■ Data yang Diberikan ■
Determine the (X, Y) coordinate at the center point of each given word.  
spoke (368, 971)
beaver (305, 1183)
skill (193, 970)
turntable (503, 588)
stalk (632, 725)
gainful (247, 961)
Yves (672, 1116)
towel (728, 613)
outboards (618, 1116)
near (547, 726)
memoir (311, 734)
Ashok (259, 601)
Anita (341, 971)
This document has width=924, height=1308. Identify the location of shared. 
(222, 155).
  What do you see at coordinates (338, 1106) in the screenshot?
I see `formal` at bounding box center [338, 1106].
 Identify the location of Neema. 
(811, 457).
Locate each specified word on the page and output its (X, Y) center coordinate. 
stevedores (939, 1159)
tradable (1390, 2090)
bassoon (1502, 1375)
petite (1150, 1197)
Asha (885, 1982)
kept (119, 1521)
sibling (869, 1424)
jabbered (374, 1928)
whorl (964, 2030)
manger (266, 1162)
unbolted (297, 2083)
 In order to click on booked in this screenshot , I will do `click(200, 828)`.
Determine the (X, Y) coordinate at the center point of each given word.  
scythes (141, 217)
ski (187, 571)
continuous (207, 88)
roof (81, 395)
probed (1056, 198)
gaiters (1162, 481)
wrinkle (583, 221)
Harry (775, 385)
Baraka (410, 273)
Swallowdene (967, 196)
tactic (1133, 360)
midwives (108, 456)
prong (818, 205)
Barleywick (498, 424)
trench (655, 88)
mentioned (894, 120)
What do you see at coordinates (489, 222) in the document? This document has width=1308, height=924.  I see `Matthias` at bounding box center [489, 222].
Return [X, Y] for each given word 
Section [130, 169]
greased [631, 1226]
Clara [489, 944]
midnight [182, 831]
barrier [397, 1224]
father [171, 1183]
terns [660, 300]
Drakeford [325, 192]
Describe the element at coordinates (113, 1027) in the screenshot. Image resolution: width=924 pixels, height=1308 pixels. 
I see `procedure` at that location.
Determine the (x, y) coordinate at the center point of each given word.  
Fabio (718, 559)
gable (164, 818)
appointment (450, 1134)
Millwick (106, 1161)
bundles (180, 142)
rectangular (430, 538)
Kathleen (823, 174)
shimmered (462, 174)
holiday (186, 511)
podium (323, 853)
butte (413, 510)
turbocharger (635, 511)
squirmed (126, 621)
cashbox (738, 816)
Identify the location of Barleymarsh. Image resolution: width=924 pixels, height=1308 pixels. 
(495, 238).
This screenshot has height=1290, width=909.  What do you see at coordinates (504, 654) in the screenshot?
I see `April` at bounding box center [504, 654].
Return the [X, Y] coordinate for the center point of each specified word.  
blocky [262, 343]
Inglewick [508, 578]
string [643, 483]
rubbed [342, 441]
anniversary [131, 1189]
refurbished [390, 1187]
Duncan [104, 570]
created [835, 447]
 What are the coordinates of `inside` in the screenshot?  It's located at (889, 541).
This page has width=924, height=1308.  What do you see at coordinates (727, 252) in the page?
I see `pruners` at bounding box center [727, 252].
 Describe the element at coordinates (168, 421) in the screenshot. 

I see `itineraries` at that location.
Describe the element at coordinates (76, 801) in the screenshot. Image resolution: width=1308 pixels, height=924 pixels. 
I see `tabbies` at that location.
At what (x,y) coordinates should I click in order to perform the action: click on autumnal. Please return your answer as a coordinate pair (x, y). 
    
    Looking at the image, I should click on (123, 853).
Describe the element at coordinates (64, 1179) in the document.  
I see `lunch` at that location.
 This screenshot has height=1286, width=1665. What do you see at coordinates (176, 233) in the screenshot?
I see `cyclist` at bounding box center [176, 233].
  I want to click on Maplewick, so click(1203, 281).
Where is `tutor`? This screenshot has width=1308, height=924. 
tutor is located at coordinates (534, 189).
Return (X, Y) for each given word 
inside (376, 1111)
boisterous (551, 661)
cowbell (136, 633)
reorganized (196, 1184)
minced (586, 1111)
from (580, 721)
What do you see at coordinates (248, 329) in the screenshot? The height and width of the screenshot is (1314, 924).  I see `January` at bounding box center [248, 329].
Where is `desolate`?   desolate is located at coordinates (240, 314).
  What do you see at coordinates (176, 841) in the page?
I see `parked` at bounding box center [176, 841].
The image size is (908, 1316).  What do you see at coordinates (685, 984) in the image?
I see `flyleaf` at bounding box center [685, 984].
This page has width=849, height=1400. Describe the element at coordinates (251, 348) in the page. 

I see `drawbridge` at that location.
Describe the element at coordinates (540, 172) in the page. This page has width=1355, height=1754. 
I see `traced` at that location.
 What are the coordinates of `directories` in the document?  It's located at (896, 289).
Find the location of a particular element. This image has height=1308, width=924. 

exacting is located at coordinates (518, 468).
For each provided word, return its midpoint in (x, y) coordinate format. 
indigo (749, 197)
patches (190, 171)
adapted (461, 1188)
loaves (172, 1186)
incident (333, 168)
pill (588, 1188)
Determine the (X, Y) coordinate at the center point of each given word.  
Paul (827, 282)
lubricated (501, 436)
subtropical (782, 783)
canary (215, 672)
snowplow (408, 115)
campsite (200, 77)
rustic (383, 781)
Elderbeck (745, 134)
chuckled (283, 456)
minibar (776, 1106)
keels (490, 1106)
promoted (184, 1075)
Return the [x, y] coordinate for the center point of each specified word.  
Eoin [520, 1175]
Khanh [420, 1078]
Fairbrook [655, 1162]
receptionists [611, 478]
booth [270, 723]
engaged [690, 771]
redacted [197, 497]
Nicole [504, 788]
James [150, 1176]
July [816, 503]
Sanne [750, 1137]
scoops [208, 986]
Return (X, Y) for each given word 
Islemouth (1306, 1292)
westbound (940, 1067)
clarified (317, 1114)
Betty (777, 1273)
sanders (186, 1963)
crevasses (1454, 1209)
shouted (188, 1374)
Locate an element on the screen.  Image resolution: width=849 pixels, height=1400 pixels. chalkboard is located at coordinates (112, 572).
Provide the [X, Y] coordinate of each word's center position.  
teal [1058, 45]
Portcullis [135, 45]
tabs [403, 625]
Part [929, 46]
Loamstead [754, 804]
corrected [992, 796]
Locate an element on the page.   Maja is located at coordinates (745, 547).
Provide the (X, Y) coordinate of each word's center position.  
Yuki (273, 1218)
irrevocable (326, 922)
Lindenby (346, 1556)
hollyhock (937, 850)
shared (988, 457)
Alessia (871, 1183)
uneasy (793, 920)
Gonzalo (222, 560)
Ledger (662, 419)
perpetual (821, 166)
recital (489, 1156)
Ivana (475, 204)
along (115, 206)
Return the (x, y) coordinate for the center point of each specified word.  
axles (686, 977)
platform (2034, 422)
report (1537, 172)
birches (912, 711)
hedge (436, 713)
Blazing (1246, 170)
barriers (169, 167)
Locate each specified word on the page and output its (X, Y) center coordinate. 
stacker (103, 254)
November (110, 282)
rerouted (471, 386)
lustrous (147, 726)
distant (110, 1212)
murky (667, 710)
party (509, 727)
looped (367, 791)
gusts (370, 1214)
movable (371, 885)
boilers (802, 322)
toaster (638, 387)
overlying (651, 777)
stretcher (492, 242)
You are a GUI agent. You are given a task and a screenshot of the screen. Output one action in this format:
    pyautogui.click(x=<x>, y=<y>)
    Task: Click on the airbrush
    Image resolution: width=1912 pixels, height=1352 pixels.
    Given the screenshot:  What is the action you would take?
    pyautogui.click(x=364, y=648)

■ Tugas ■
Tulis ulang bagian catatan yang diawali baris berisi "Barleywick (498, 424)" dan diakhiri baris berisi "appointment (450, 1134)", dengan mengubah "terns" menjadi "gulls" tanpa mengubah hal lain.

■ Hasil ■
Barleywick (498, 424)
trench (655, 88)
mentioned (894, 120)
What do you see at coordinates (489, 222) in the document? This document has width=1308, height=924.  I see `Matthias` at bounding box center [489, 222].
Return [X, Y] for each given word 
Section [130, 169]
greased [631, 1226]
Clara [489, 944]
midnight [182, 831]
barrier [397, 1224]
father [171, 1183]
gulls [660, 300]
Drakeford [325, 192]
Describe the element at coordinates (113, 1027) in the screenshot. Image resolution: width=924 pixels, height=1308 pixels. 
I see `procedure` at that location.
Determine the (x, y) coordinate at the center point of each given word.  
Fabio (718, 559)
gable (164, 818)
appointment (450, 1134)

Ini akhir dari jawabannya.